*What you should do*. When the line containing "R3: 2.2k (N_6, N_11) -> 30k (N_6, N_11)" is reached, begin transcribing. Continue exactly through the final line of the listing, and return nothing else.

*Data records*.
-------

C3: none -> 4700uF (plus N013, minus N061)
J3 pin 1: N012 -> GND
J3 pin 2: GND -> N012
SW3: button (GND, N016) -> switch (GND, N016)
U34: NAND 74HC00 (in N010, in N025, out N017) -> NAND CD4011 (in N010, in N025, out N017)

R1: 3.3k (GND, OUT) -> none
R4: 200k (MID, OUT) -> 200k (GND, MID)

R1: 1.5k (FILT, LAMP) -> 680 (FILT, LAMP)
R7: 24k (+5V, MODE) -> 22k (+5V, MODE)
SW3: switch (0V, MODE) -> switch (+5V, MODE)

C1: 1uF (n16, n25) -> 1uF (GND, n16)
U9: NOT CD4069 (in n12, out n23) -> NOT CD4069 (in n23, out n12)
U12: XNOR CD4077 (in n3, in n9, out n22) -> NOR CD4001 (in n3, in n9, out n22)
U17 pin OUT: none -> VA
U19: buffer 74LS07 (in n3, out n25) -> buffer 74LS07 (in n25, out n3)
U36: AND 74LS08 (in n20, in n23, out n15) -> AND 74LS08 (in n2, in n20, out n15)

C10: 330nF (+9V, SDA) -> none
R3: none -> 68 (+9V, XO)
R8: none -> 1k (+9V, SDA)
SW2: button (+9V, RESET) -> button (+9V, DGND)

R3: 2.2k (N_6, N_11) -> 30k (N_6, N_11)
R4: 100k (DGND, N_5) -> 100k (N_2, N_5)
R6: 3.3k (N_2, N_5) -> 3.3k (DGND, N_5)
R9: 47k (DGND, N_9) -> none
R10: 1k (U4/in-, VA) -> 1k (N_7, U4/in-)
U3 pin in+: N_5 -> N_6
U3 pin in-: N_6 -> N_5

-------

*Written reply*.
R3: 2.2k (N_6, N_11) -> 30k (N_6, N_11)
R4: 100k (DGND, N_5) -> 100k (N_2, N_5)
R6: 3.3k (N_2, N_5) -> 3.3k (DGND, N_5)
R9: 47k (DGND, N_9) -> none
R10: 1k (U4/in-, VA) -> 1k (N_7, U4/in-)
U3 pin in+: N_5 -> N_6
U3 pin in-: N_6 -> N_5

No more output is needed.